**Assigned task**
From the line containing "none -> red cake [420,183,461,222]" down to the line containing "none -> green box [535,27,588,85]" in the records below, reproduce every line exactly, ends included, and omit all others.

[Source records]
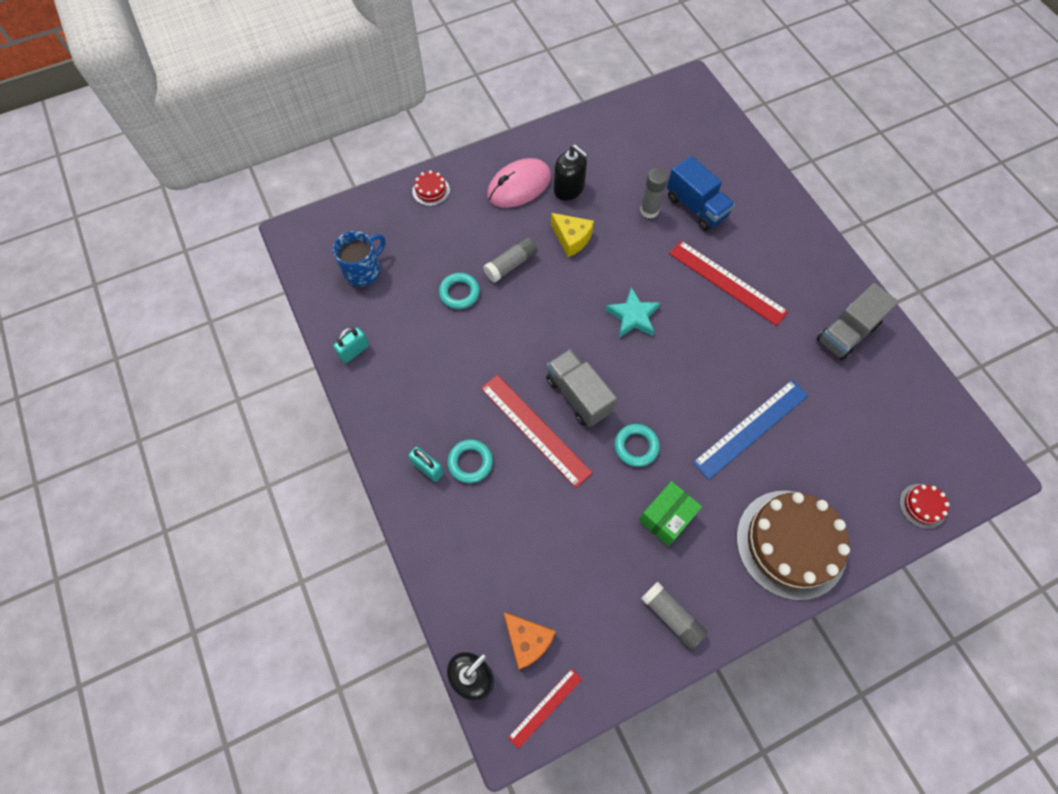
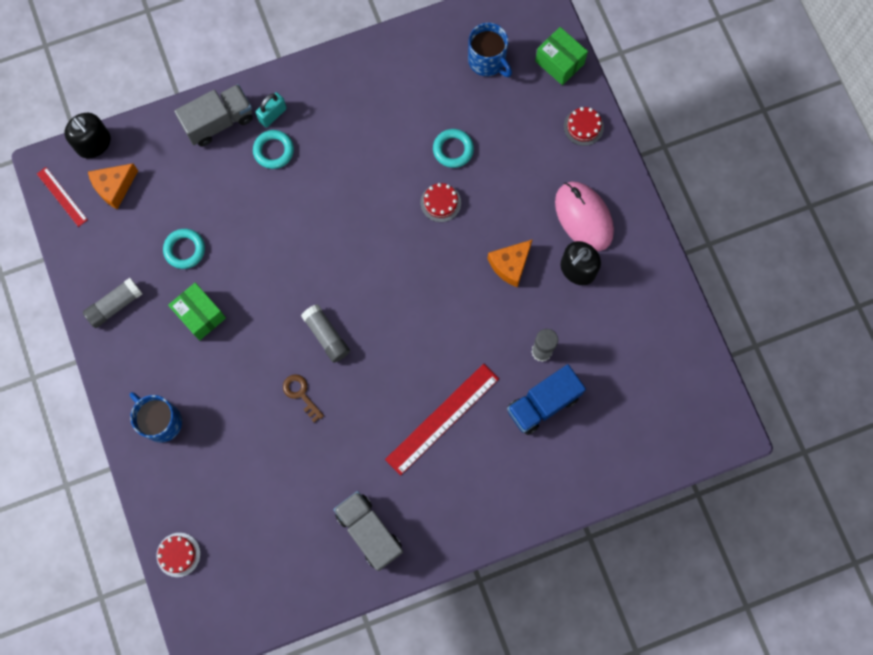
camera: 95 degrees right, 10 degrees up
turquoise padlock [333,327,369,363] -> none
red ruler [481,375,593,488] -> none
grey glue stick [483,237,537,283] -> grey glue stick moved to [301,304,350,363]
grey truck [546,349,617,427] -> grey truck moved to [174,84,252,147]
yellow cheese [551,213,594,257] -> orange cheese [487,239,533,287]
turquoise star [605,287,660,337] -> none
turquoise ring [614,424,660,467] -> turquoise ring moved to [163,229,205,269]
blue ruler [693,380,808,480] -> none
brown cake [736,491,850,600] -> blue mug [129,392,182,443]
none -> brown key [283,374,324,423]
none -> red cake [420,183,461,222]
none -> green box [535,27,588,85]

* * *

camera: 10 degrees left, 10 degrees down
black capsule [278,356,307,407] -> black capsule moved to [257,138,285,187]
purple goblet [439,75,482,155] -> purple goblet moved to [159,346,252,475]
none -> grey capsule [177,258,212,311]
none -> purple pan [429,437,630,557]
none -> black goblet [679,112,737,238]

**Result for this exercise**
none -> red cake [420,183,461,222]
none -> green box [535,27,588,85]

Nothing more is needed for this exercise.